## What is being asked
Go line by line through the records below. Copy whichever lines contain the string "MATRIX".

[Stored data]
++++
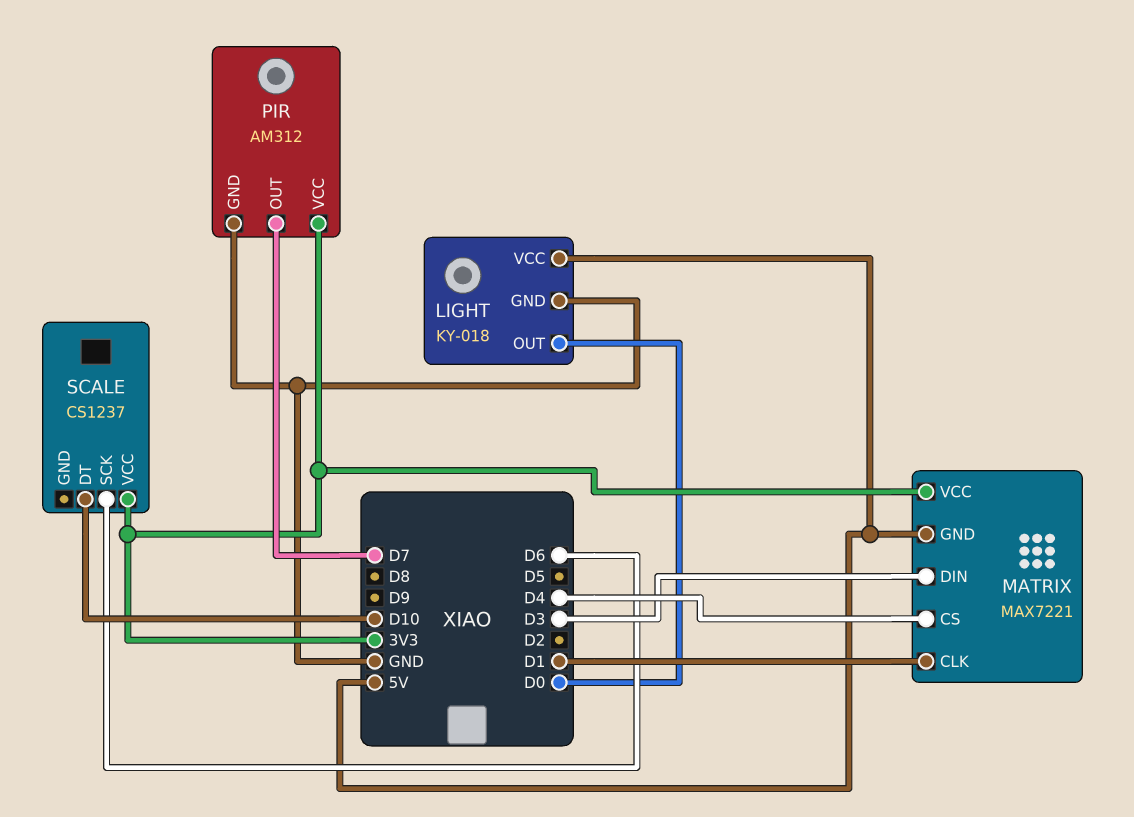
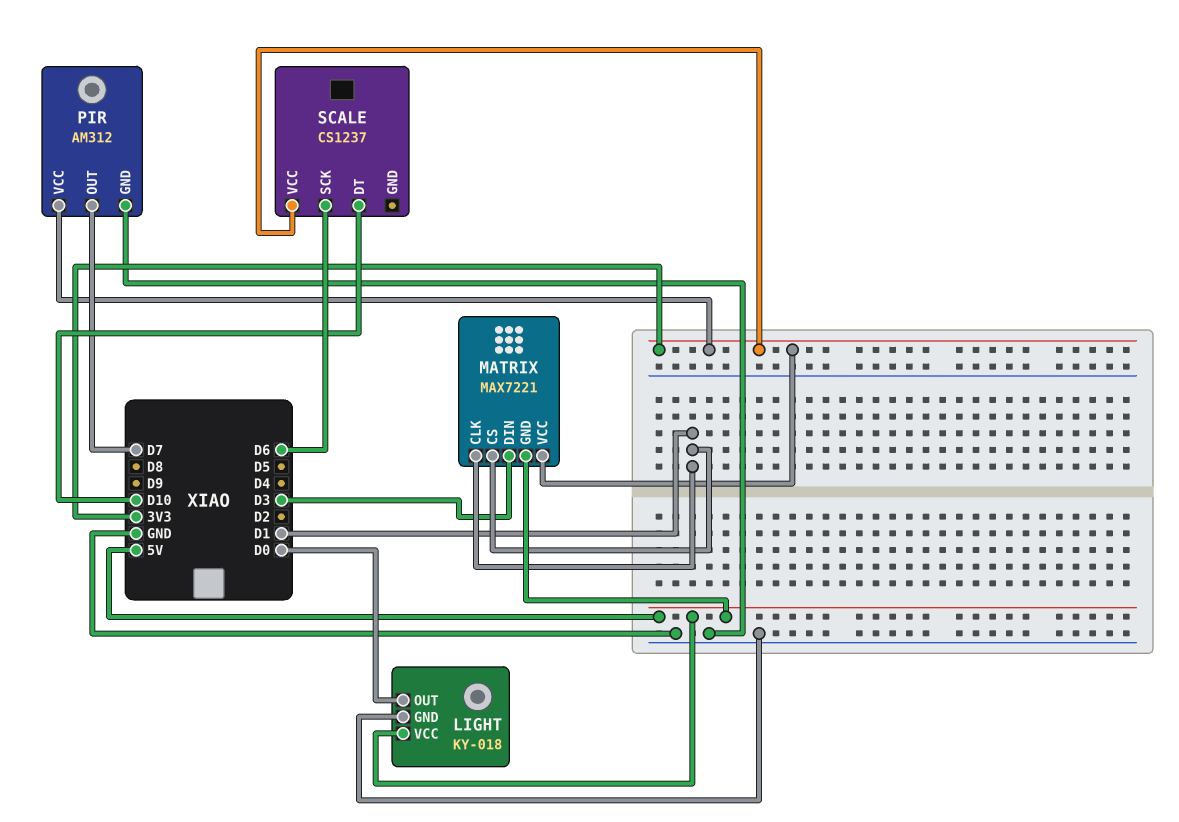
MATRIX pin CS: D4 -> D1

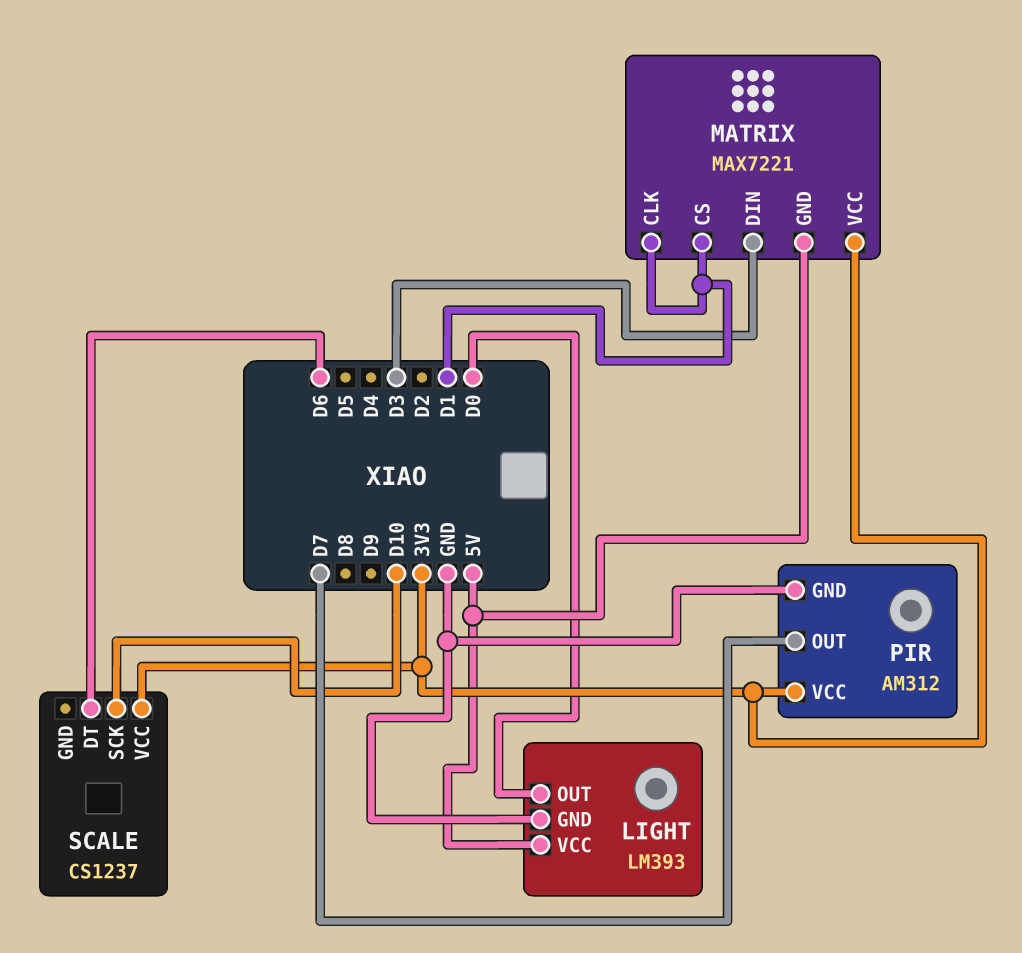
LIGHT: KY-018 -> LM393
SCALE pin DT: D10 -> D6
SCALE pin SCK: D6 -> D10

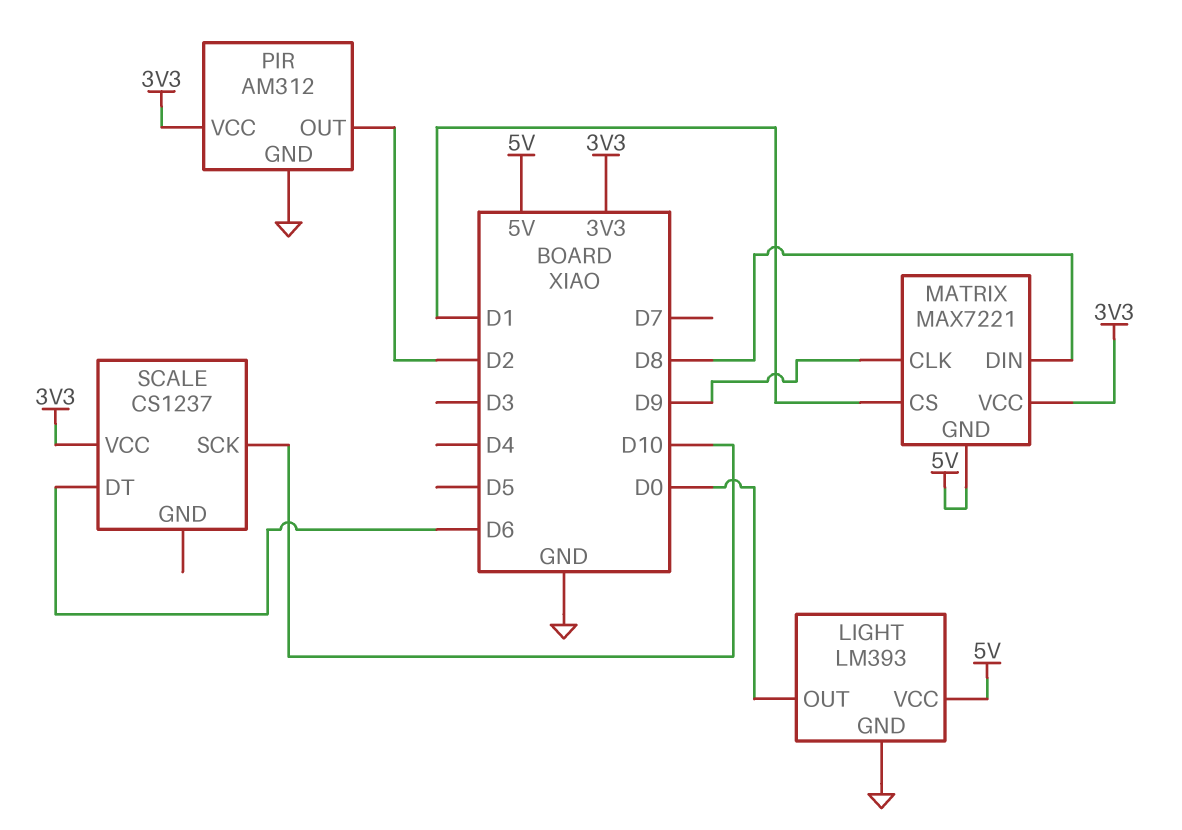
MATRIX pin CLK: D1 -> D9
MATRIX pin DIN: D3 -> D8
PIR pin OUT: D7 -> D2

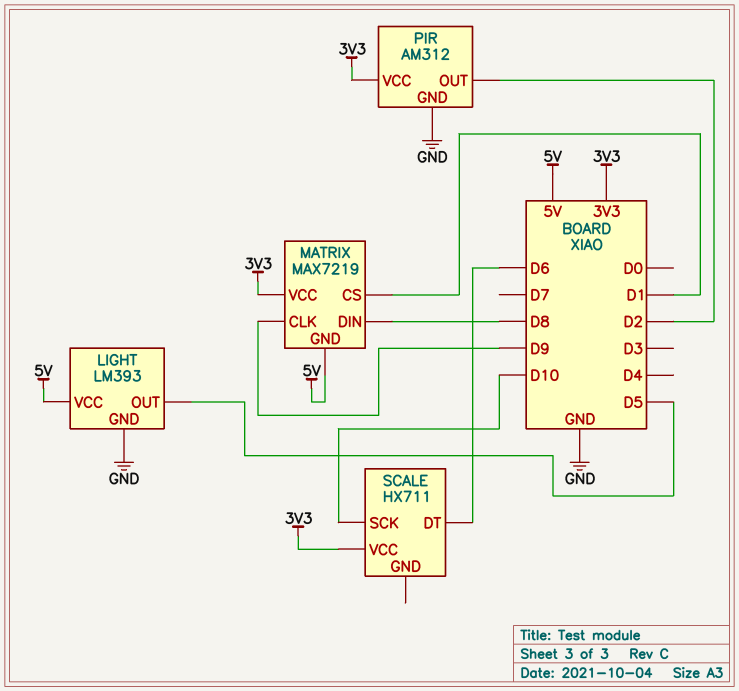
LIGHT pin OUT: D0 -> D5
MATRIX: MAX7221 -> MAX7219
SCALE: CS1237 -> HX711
++++
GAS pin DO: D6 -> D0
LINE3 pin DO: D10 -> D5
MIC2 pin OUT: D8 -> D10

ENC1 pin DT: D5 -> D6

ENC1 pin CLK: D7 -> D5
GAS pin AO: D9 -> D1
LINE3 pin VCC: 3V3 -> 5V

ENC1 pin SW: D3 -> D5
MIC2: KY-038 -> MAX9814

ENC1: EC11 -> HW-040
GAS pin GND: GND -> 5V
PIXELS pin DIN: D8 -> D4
++++
## Task response
MATRIX pin CS: D4 -> D1
MATRIX pin CLK: D1 -> D9
MATRIX pin DIN: D3 -> D8
MATRIX: MAX7221 -> MAX7219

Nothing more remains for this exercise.